- [INFORMATION PROVIDED]:

[Start of section]

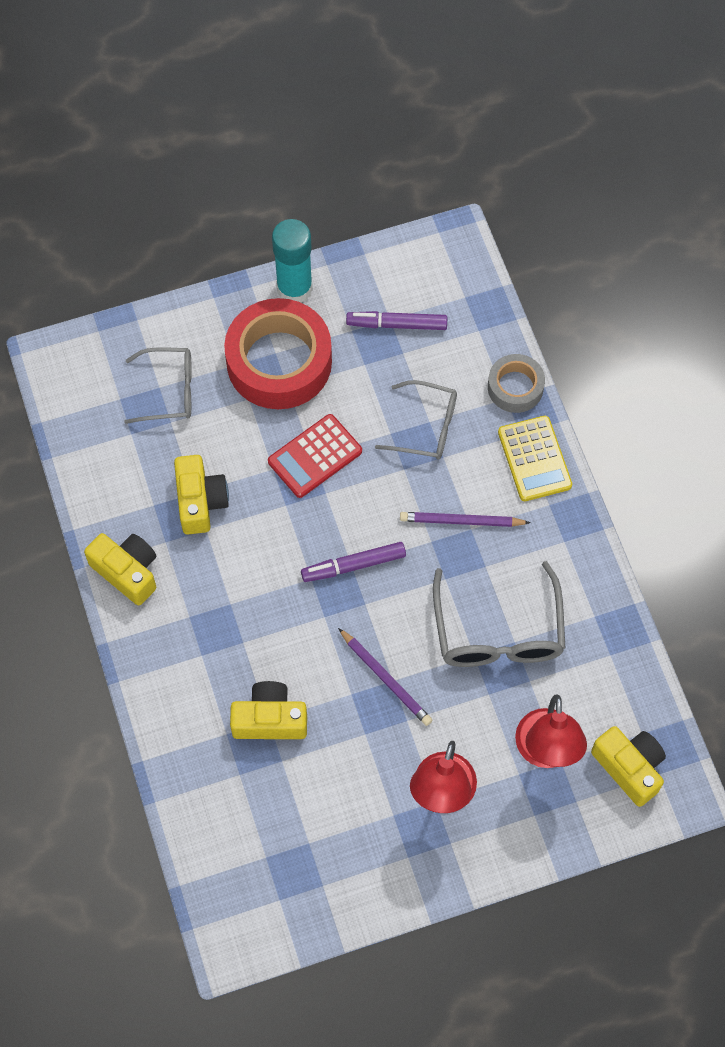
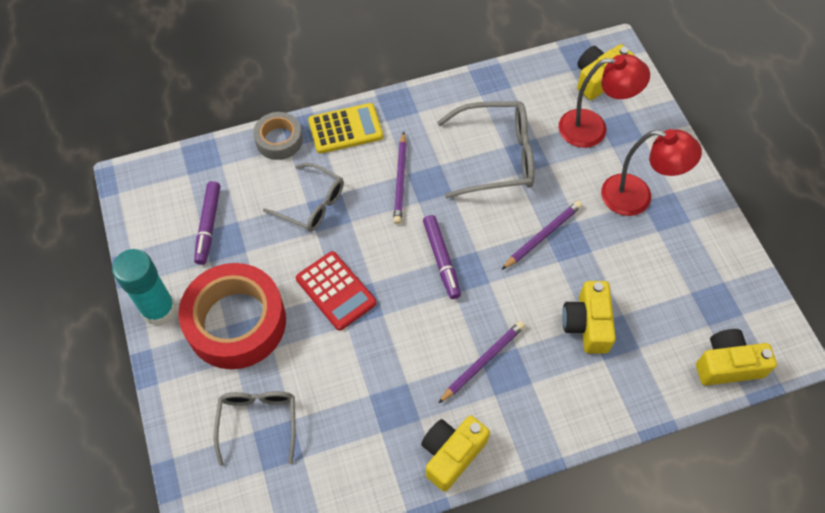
camera: 90 degrees left, 5 degrees down
yellow camera [174,455,229,534] -> yellow camera moved to [696,329,777,386]
grey glasses [375,380,457,460] -> grey glasses turned 105 degrees clockwise [263,163,344,232]
none -> purple pencil [438,321,525,403]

[End of section]

- [AIM OF THE EXERCISE]: Give back all of the material exactly, though without the images it contains.

- [WRITTEN REPLY]:
camera: 90 degrees left, 5 degrees down
yellow camera [174,455,229,534] -> yellow camera moved to [696,329,777,386]
grey glasses [375,380,457,460] -> grey glasses turned 105 degrees clockwise [263,163,344,232]
none -> purple pencil [438,321,525,403]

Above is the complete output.